Your objective>
Copy down every line of the data that follows exactly. Omit the pictures.

Source data>

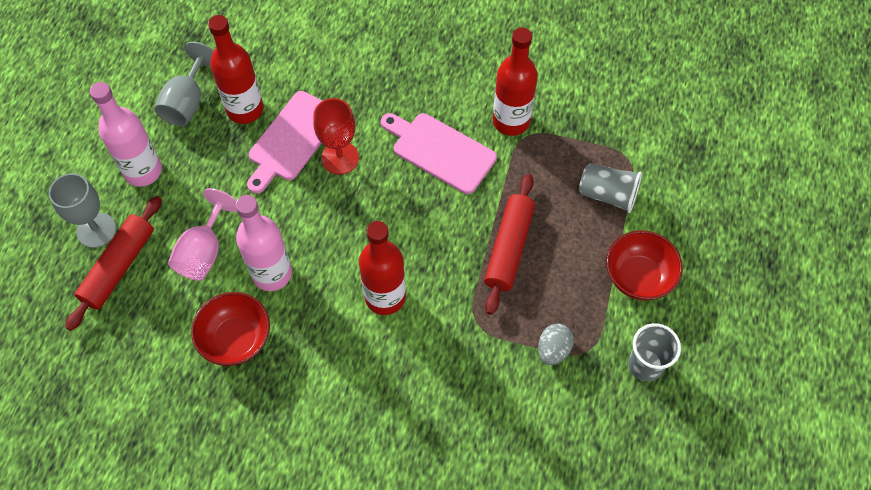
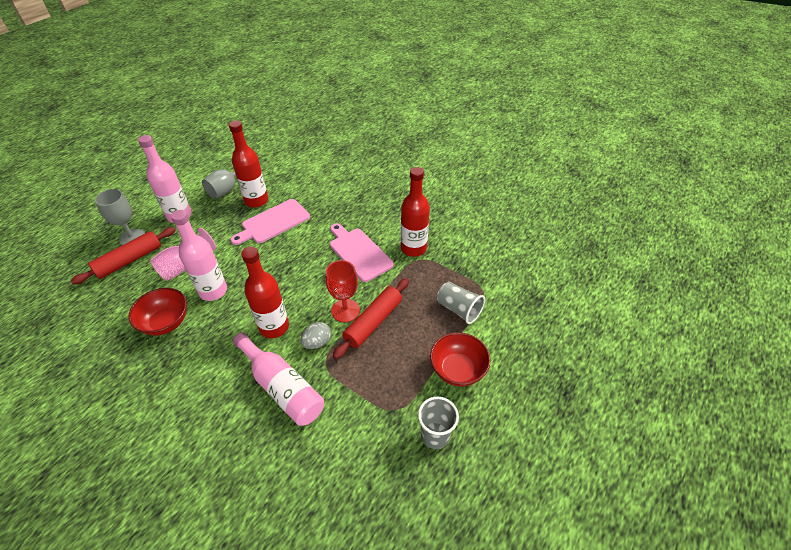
camera: 20 degrees right, 15 degrees down
red goblet [313,98,359,174] -> red goblet moved to [326,260,360,322]
grey egg [538,323,574,365] -> grey egg moved to [301,322,331,349]
none -> pink bottle [233,333,324,426]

Task result>
camera: 20 degrees right, 15 degrees down
red goblet [313,98,359,174] -> red goblet moved to [326,260,360,322]
grey egg [538,323,574,365] -> grey egg moved to [301,322,331,349]
none -> pink bottle [233,333,324,426]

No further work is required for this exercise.